• [Work to be completed]:
What lines below mention the word "left"? Copy each one.

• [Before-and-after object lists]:
_____

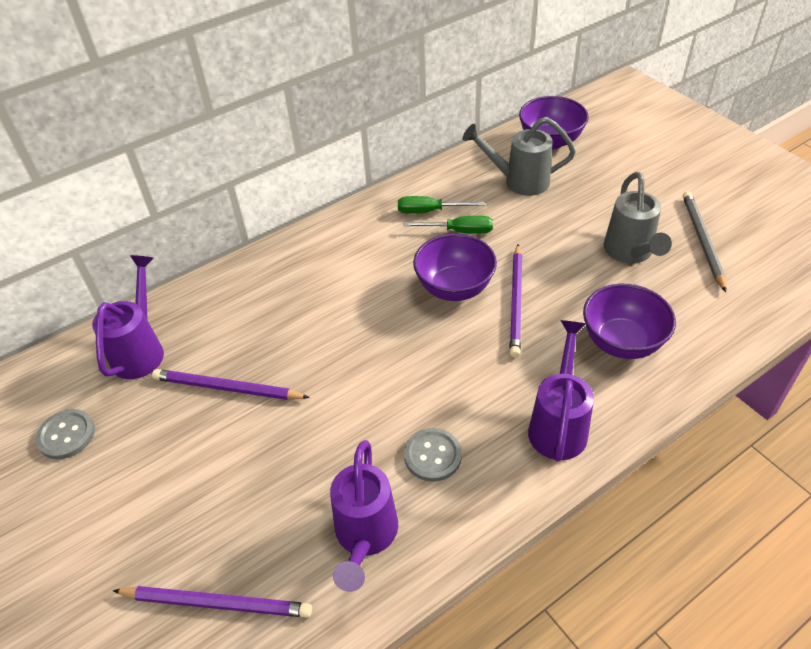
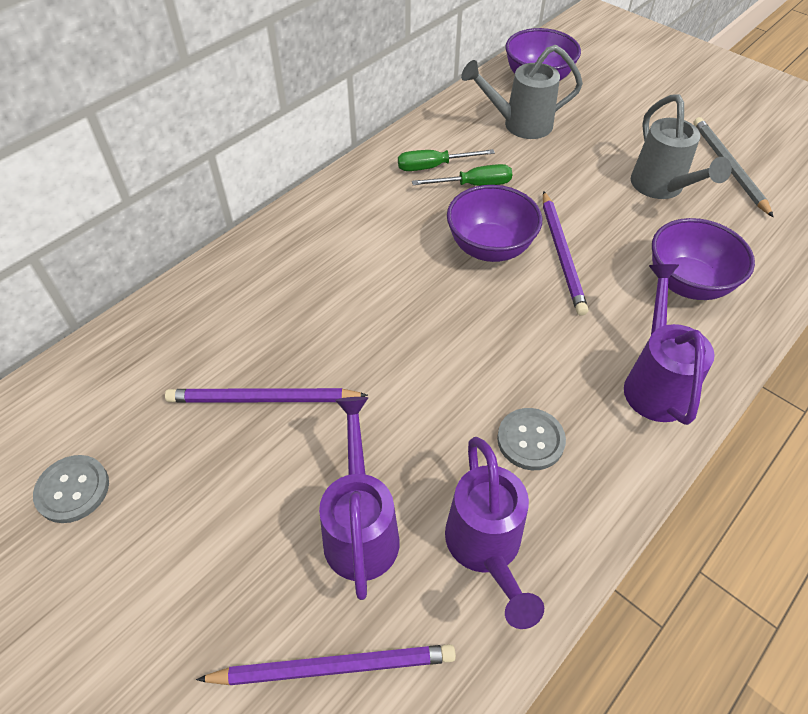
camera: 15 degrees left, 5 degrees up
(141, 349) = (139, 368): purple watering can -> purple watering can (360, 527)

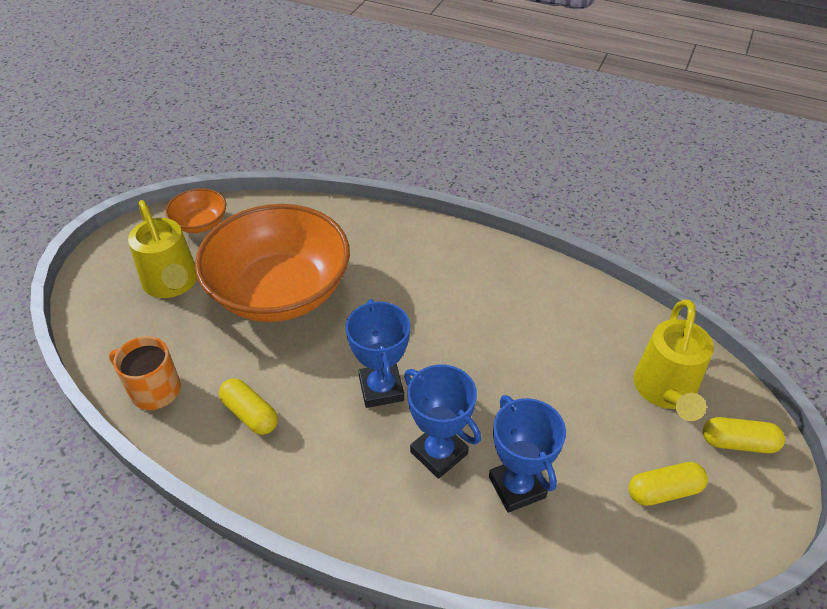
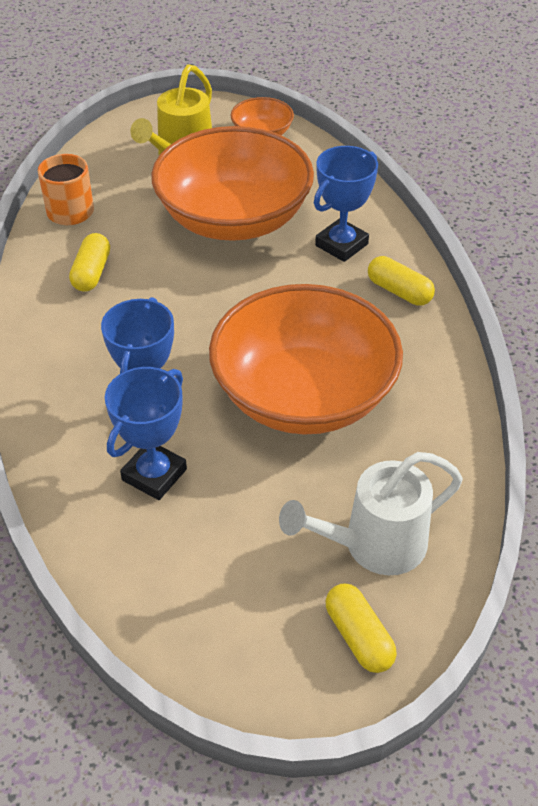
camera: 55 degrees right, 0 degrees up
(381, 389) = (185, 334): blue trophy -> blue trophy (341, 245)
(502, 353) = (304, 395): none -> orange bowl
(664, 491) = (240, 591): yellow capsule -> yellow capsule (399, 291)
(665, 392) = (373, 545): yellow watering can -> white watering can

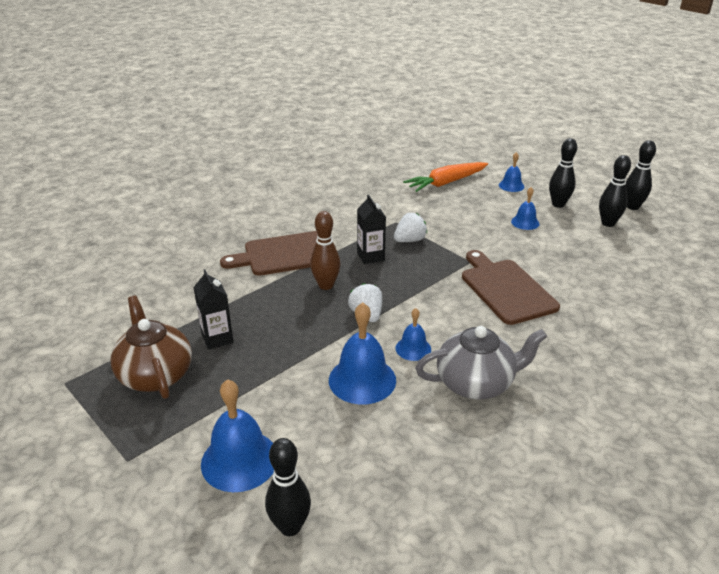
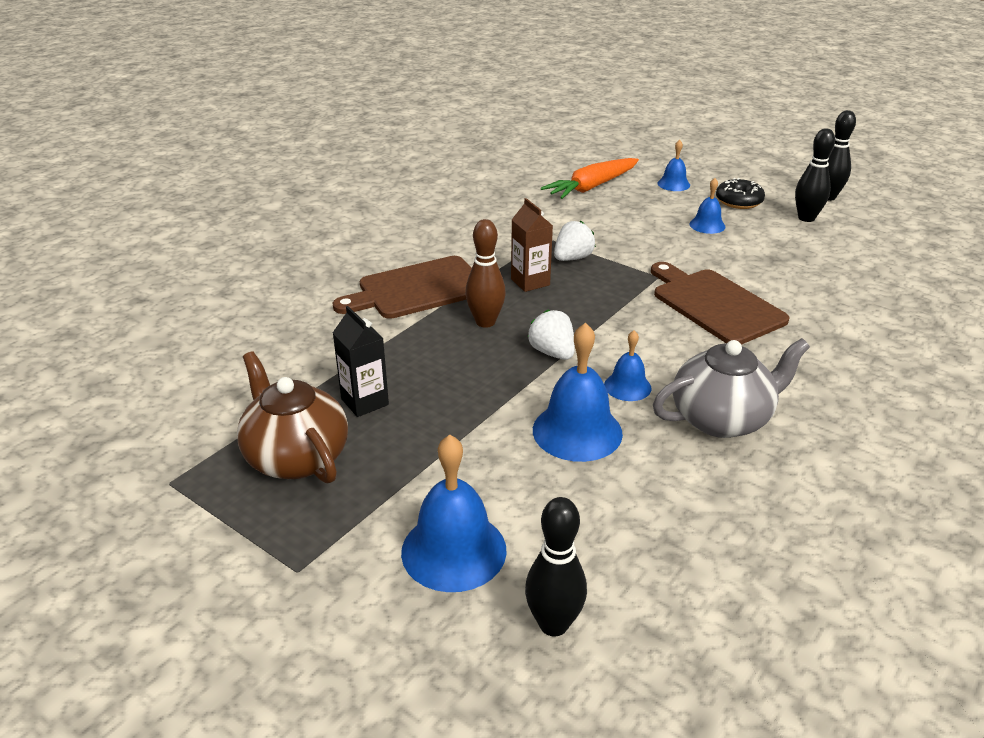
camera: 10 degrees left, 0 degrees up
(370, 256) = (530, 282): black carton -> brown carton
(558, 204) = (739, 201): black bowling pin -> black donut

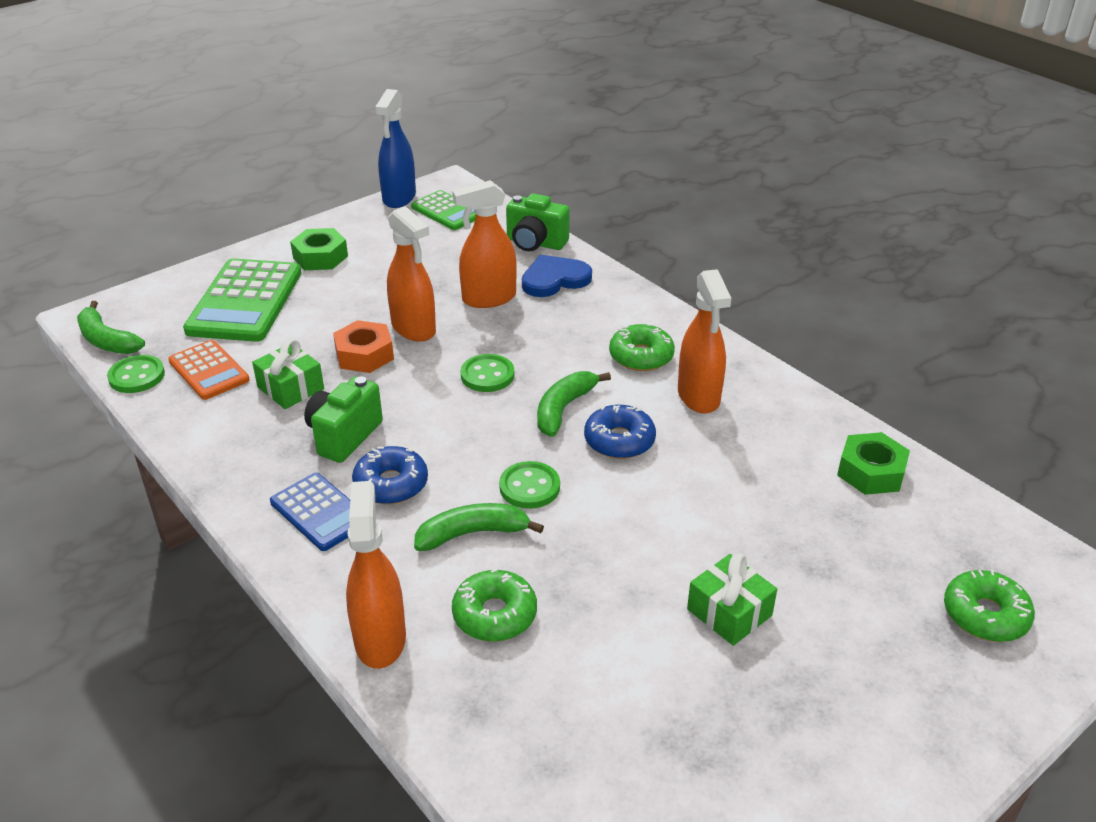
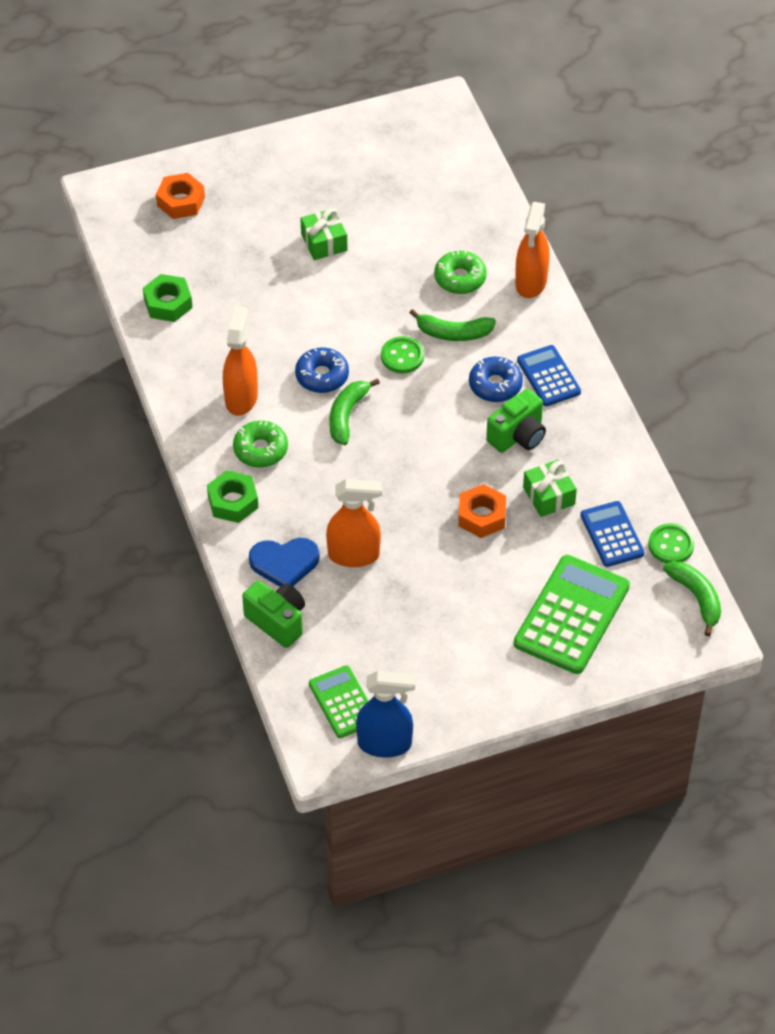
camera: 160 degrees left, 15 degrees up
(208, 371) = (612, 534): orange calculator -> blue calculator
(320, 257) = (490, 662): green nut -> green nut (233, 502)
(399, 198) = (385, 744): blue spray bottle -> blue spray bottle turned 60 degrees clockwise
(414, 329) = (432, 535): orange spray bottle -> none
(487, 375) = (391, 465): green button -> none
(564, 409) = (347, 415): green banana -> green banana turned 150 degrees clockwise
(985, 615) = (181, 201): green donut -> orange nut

_____

• [Solution to this problem]:
camera: 15 degrees left, 5 degrees up
camera: 10 degrees left, 0 degrees up
camera: 160 degrees left, 15 degrees up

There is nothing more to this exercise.